**Extracted information:**
------------------------------------

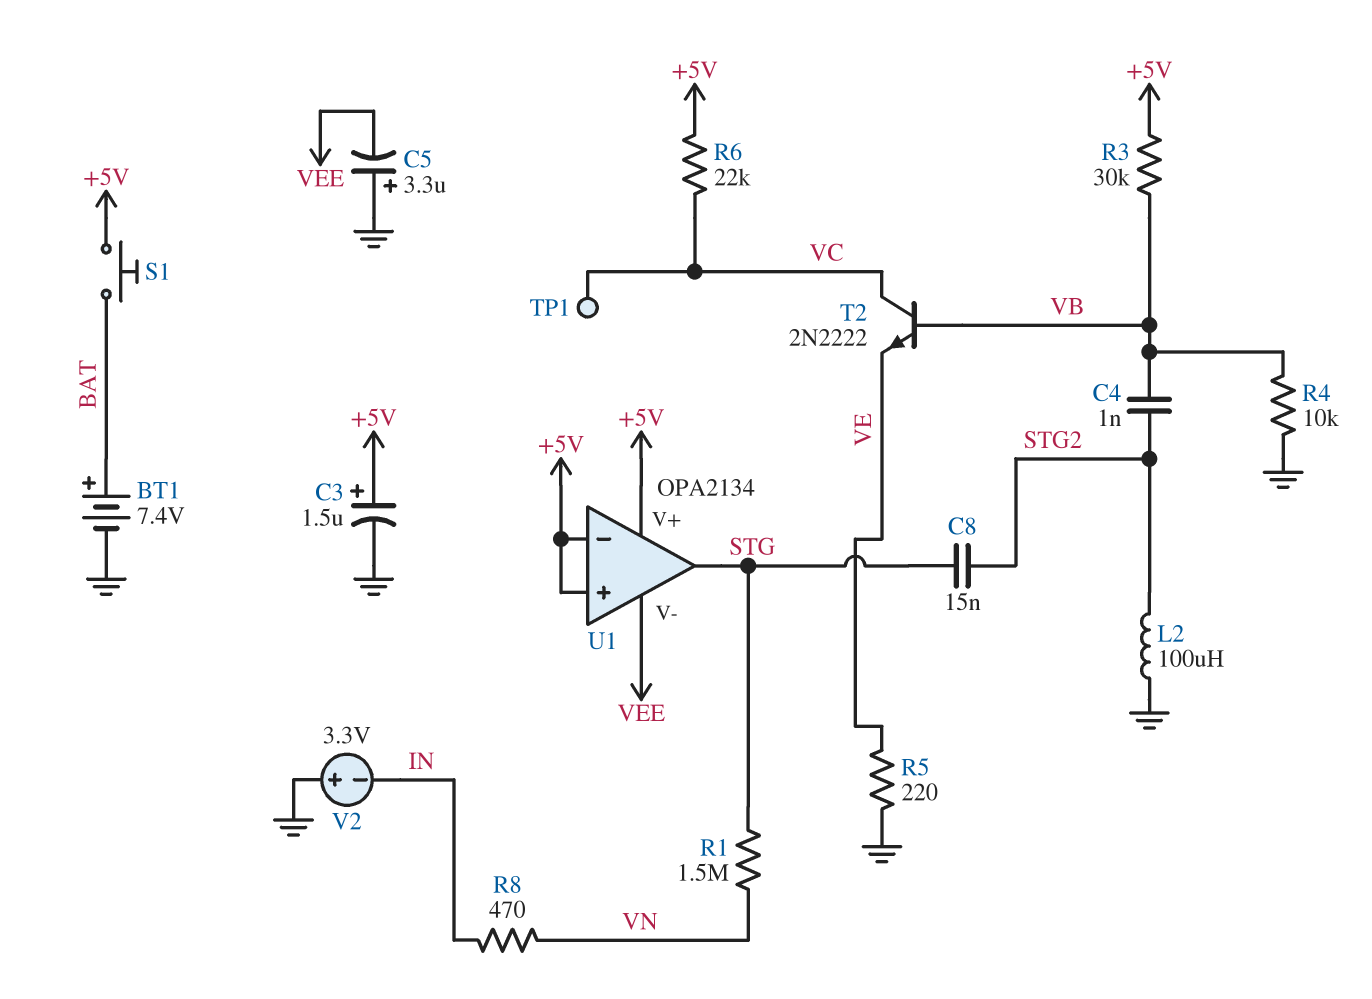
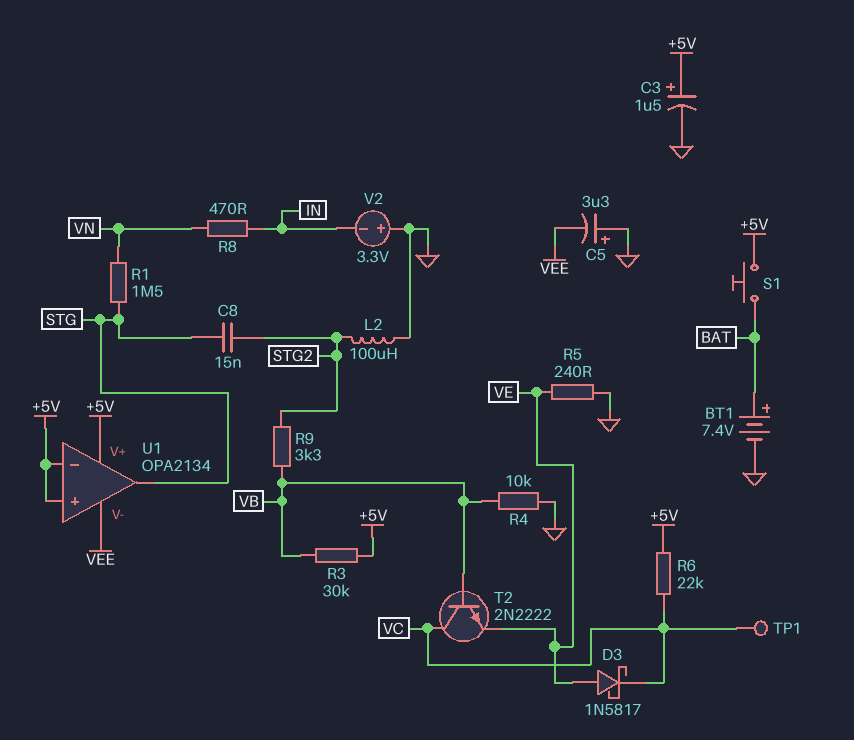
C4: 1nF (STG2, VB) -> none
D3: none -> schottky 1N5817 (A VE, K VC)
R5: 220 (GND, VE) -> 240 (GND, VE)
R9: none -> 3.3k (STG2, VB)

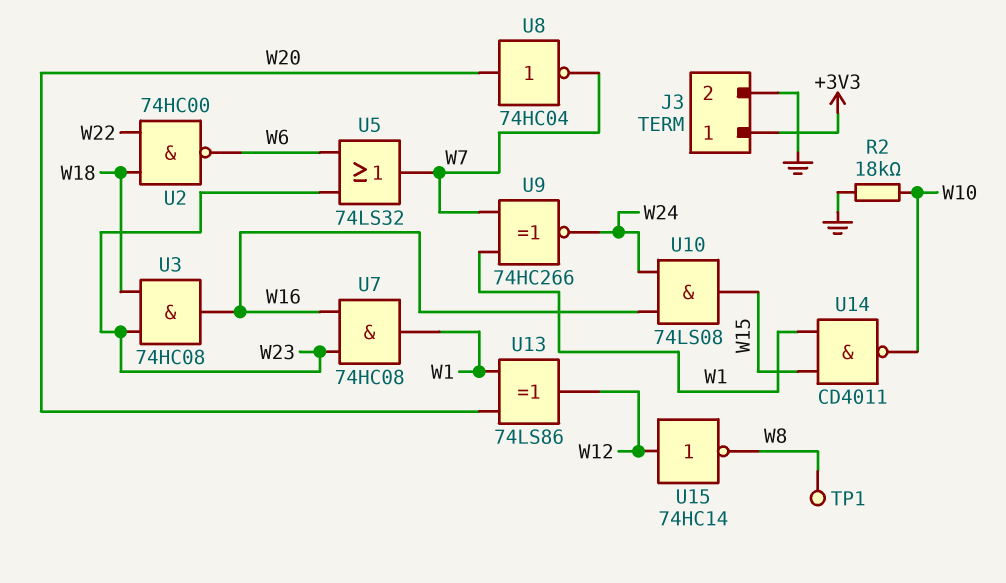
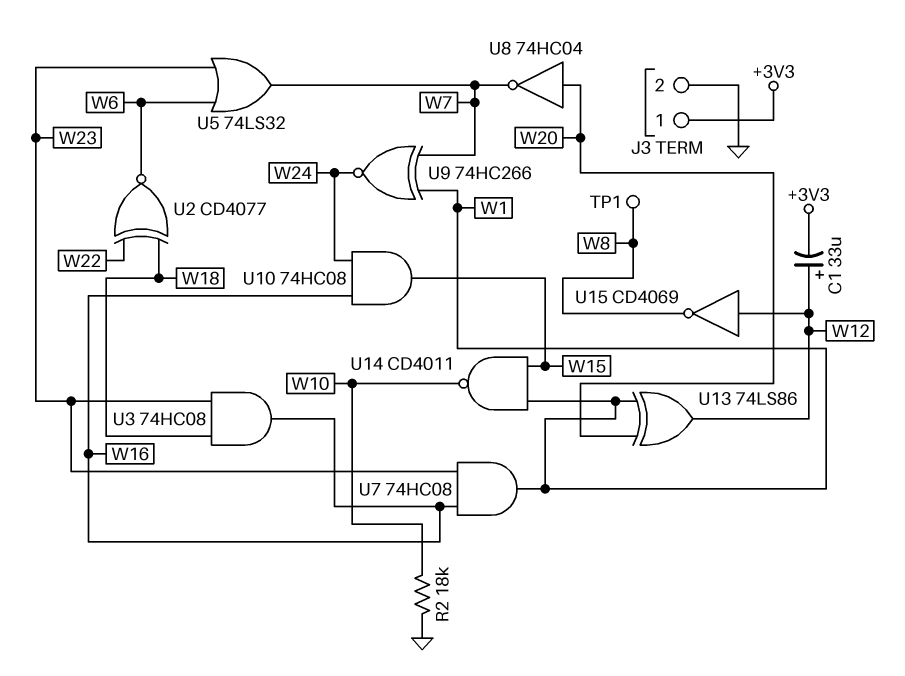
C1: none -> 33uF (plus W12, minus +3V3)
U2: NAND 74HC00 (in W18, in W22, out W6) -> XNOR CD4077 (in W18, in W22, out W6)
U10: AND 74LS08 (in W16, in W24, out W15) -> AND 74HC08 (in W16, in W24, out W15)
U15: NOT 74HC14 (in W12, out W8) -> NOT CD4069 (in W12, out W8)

------------------------------------

Without the pictures, write out every line above exactly as it appears.

**Answer box:**
C4: 1nF (STG2, VB) -> none
D3: none -> schottky 1N5817 (A VE, K VC)
R5: 220 (GND, VE) -> 240 (GND, VE)
R9: none -> 3.3k (STG2, VB)

C1: none -> 33uF (plus W12, minus +3V3)
U2: NAND 74HC00 (in W18, in W22, out W6) -> XNOR CD4077 (in W18, in W22, out W6)
U10: AND 74LS08 (in W16, in W24, out W15) -> AND 74HC08 (in W16, in W24, out W15)
U15: NOT 74HC14 (in W12, out W8) -> NOT CD4069 (in W12, out W8)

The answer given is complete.